Task prompt: The records are given next. Repeat each one exactly.

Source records
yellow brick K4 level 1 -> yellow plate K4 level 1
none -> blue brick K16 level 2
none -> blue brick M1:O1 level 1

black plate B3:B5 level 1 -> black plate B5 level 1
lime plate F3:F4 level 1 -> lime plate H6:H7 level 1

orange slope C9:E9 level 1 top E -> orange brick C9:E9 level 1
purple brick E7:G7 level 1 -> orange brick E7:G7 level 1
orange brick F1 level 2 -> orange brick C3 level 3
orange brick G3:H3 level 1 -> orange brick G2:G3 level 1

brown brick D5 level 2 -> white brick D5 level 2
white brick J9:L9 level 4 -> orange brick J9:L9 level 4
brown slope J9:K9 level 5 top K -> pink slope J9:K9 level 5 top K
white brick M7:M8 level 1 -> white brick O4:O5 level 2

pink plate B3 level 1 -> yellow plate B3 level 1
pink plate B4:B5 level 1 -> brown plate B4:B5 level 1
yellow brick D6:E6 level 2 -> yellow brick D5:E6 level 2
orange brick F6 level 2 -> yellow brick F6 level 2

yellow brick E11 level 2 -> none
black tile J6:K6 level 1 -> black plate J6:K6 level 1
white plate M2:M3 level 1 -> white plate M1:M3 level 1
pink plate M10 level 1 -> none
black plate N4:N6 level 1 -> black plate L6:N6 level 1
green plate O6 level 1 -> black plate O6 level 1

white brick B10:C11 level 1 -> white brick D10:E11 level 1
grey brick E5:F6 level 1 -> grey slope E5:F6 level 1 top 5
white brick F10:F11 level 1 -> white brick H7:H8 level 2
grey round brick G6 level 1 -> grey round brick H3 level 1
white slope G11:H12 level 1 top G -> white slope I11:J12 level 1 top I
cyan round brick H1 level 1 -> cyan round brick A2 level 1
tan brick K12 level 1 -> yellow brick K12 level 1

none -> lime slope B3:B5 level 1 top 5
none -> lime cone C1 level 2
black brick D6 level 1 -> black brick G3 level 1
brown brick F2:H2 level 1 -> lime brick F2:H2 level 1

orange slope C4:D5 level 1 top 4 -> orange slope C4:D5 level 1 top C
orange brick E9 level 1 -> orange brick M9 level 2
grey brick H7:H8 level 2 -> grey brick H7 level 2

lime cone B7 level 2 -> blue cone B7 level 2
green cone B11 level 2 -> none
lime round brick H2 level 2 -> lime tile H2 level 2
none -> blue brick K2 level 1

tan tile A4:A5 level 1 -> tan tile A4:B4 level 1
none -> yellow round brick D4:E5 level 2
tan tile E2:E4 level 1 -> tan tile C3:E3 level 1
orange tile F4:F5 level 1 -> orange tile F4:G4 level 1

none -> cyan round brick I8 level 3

Solution to this problem:
yellow brick K4 level 1 -> yellow plate K4 level 1
none -> blue brick K16 level 2
none -> blue brick M1:O1 level 1

black plate B3:B5 level 1 -> black plate B5 level 1
lime plate F3:F4 level 1 -> lime plate H6:H7 level 1

orange slope C9:E9 level 1 top E -> orange brick C9:E9 level 1
purple brick E7:G7 level 1 -> orange brick E7:G7 level 1
orange brick F1 level 2 -> orange brick C3 level 3
orange brick G3:H3 level 1 -> orange brick G2:G3 level 1

brown brick D5 level 2 -> white brick D5 level 2
white brick J9:L9 level 4 -> orange brick J9:L9 level 4
brown slope J9:K9 level 5 top K -> pink slope J9:K9 level 5 top K
white brick M7:M8 level 1 -> white brick O4:O5 level 2

pink plate B3 level 1 -> yellow plate B3 level 1
pink plate B4:B5 level 1 -> brown plate B4:B5 level 1
yellow brick D6:E6 level 2 -> yellow brick D5:E6 level 2
orange brick F6 level 2 -> yellow brick F6 level 2

yellow brick E11 level 2 -> none
black tile J6:K6 level 1 -> black plate J6:K6 level 1
white plate M2:M3 level 1 -> white plate M1:M3 level 1
pink plate M10 level 1 -> none
black plate N4:N6 level 1 -> black plate L6:N6 level 1
green plate O6 level 1 -> black plate O6 level 1

white brick B10:C11 level 1 -> white brick D10:E11 level 1
grey brick E5:F6 level 1 -> grey slope E5:F6 level 1 top 5
white brick F10:F11 level 1 -> white brick H7:H8 level 2
grey round brick G6 level 1 -> grey round brick H3 level 1
white slope G11:H12 level 1 top G -> white slope I11:J12 level 1 top I
cyan round brick H1 level 1 -> cyan round brick A2 level 1
tan brick K12 level 1 -> yellow brick K12 level 1

none -> lime slope B3:B5 level 1 top 5
none -> lime cone C1 level 2
black brick D6 level 1 -> black brick G3 level 1
brown brick F2:H2 level 1 -> lime brick F2:H2 level 1

orange slope C4:D5 level 1 top 4 -> orange slope C4:D5 level 1 top C
orange brick E9 level 1 -> orange brick M9 level 2
grey brick H7:H8 level 2 -> grey brick H7 level 2

lime cone B7 level 2 -> blue cone B7 level 2
green cone B11 level 2 -> none
lime round brick H2 level 2 -> lime tile H2 level 2
none -> blue brick K2 level 1

tan tile A4:A5 level 1 -> tan tile A4:B4 level 1
none -> yellow round brick D4:E5 level 2
tan tile E2:E4 level 1 -> tan tile C3:E3 level 1
orange tile F4:F5 level 1 -> orange tile F4:G4 level 1

none -> cyan round brick I8 level 3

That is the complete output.